* _Problem requirements_
In the entries below, find the line containing "BUTTON pin GND: GND -> 3V3" and the line containing "RTC2 pin SDA: GP16 -> GP5". Copy those two lines and everything between them exactly, without the pictures.

* _Available records_
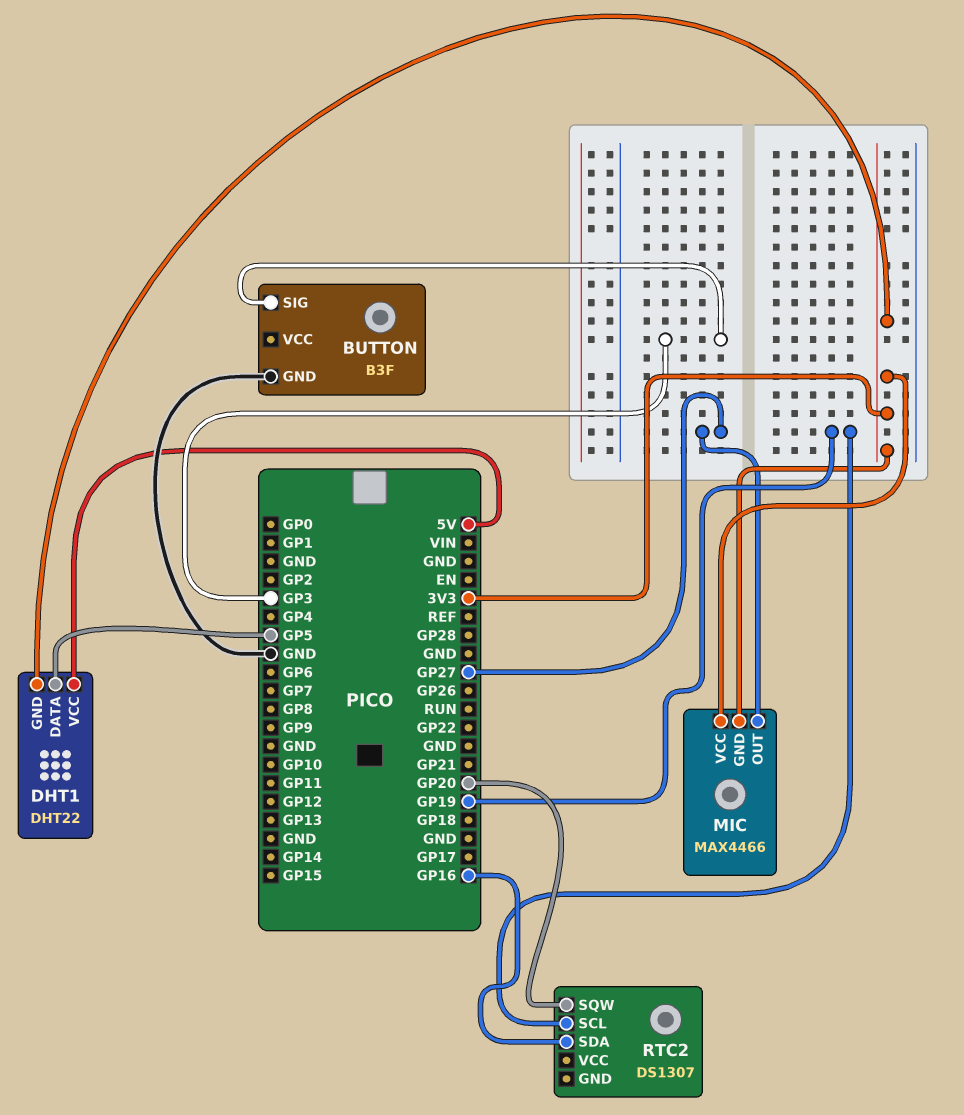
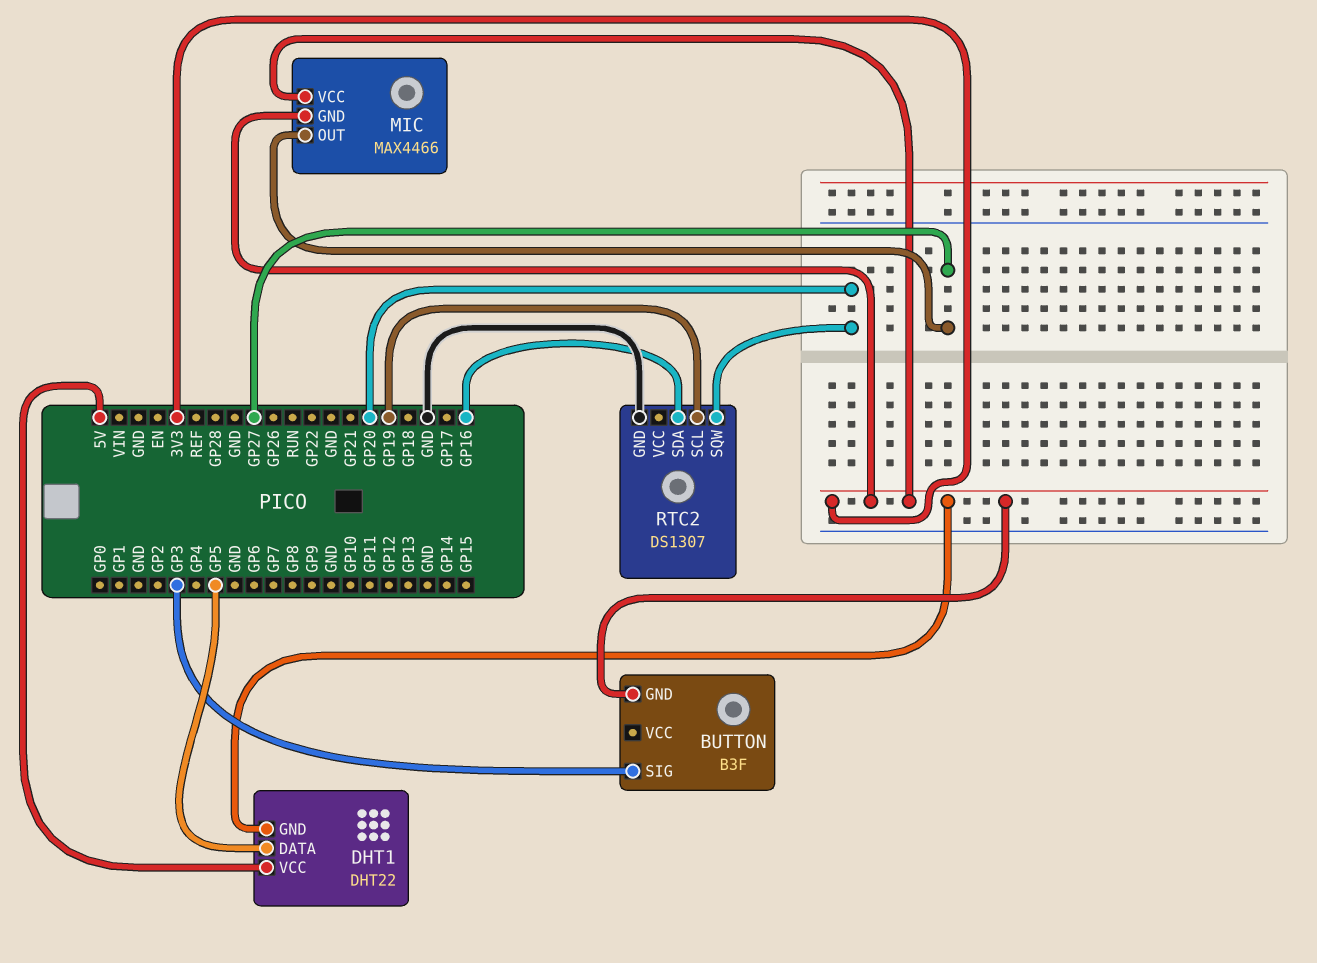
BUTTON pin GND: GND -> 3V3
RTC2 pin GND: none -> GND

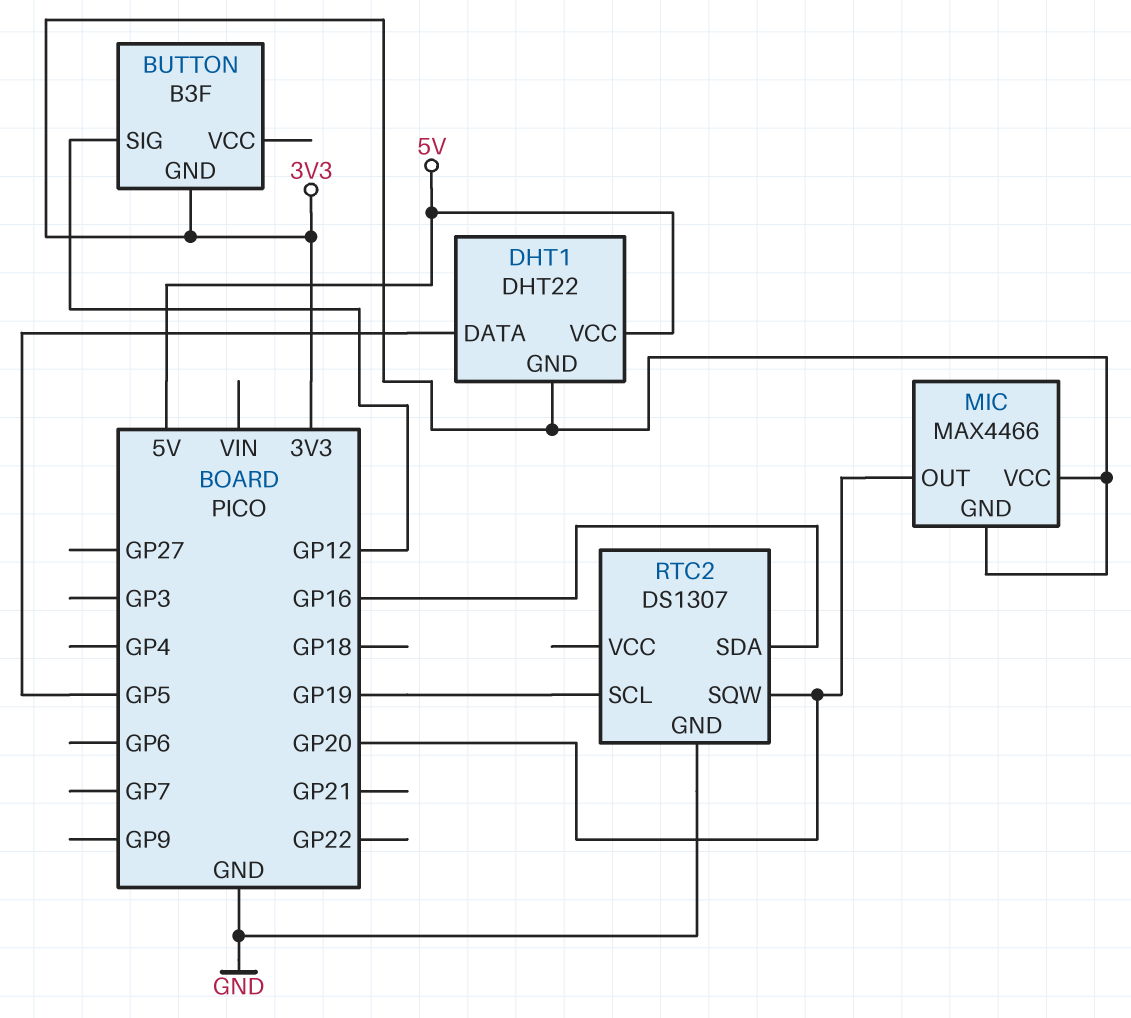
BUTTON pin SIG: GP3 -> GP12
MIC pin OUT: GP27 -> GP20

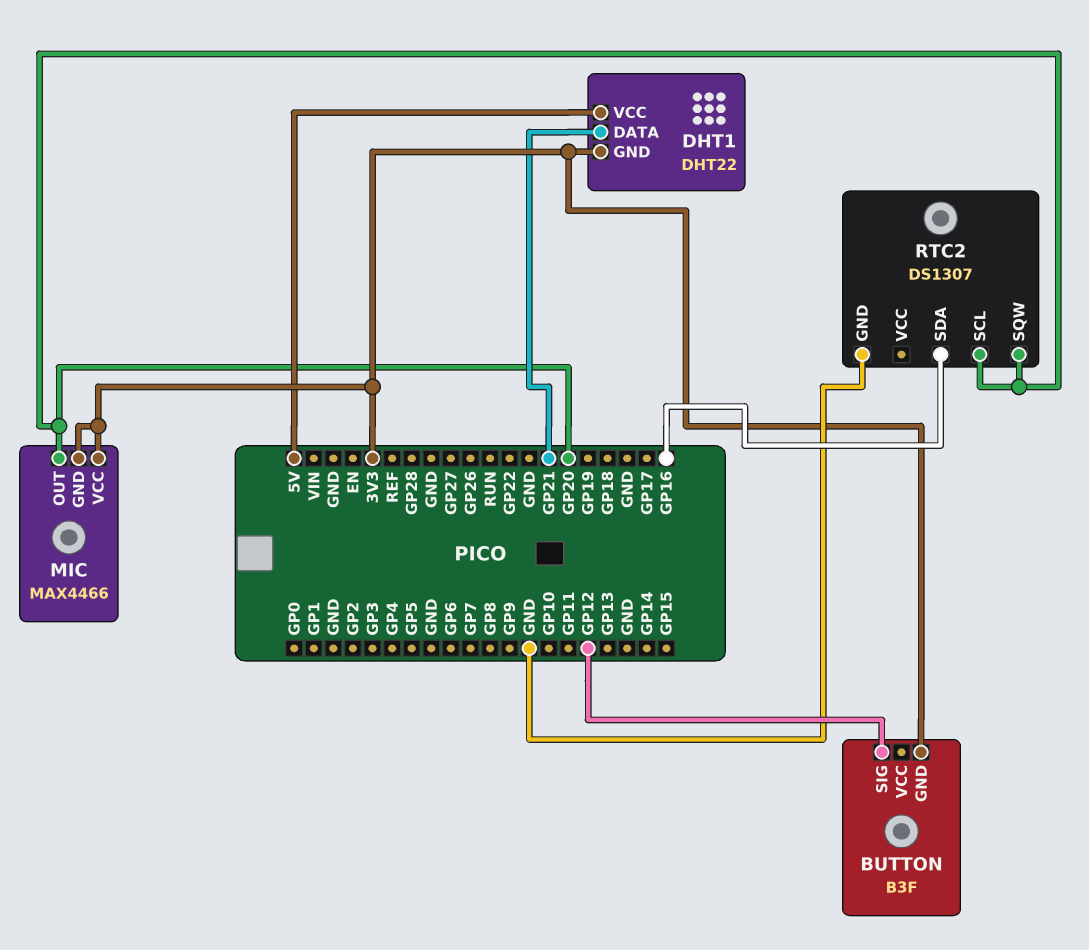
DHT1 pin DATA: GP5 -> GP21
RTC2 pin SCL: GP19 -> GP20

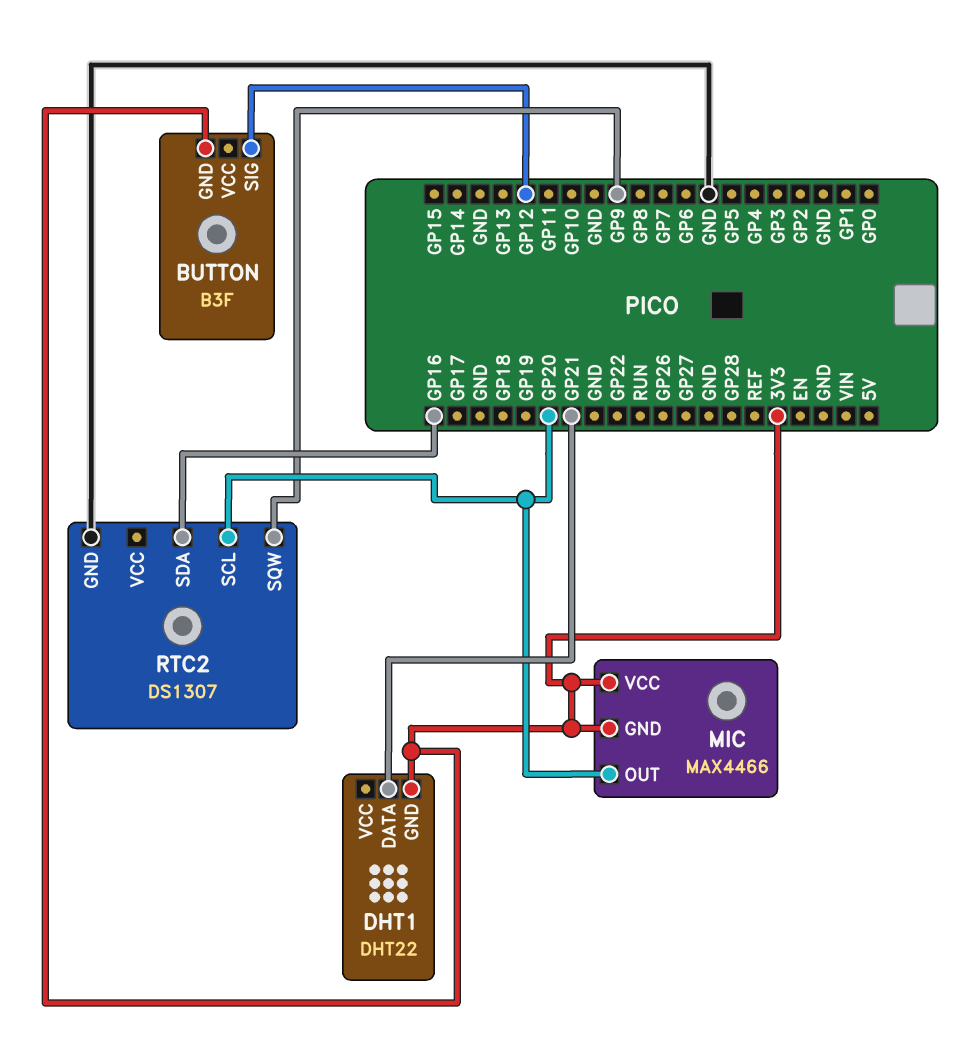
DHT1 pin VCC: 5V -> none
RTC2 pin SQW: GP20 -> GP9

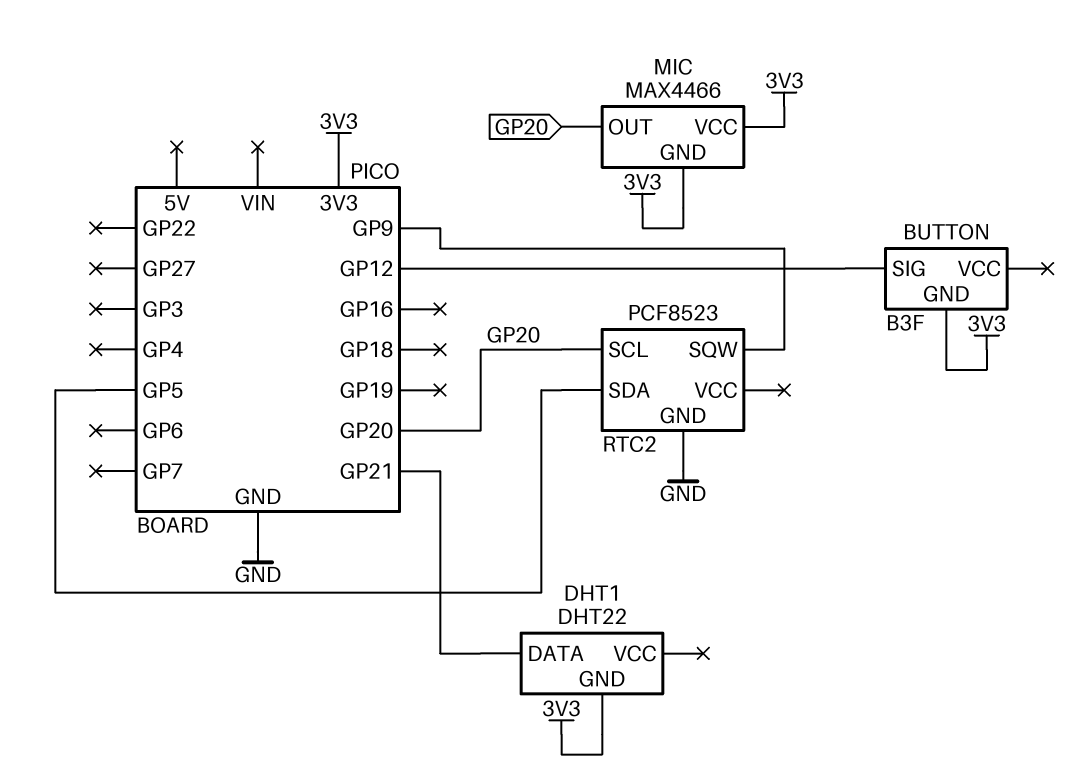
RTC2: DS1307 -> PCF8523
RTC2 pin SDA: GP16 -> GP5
* * *
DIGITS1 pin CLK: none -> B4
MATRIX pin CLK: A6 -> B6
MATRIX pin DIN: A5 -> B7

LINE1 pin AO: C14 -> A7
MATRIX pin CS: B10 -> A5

* _Written response_
BUTTON pin GND: GND -> 3V3
RTC2 pin GND: none -> GND

BUTTON pin SIG: GP3 -> GP12
MIC pin OUT: GP27 -> GP20

DHT1 pin DATA: GP5 -> GP21
RTC2 pin SCL: GP19 -> GP20

DHT1 pin VCC: 5V -> none
RTC2 pin SQW: GP20 -> GP9

RTC2: DS1307 -> PCF8523
RTC2 pin SDA: GP16 -> GP5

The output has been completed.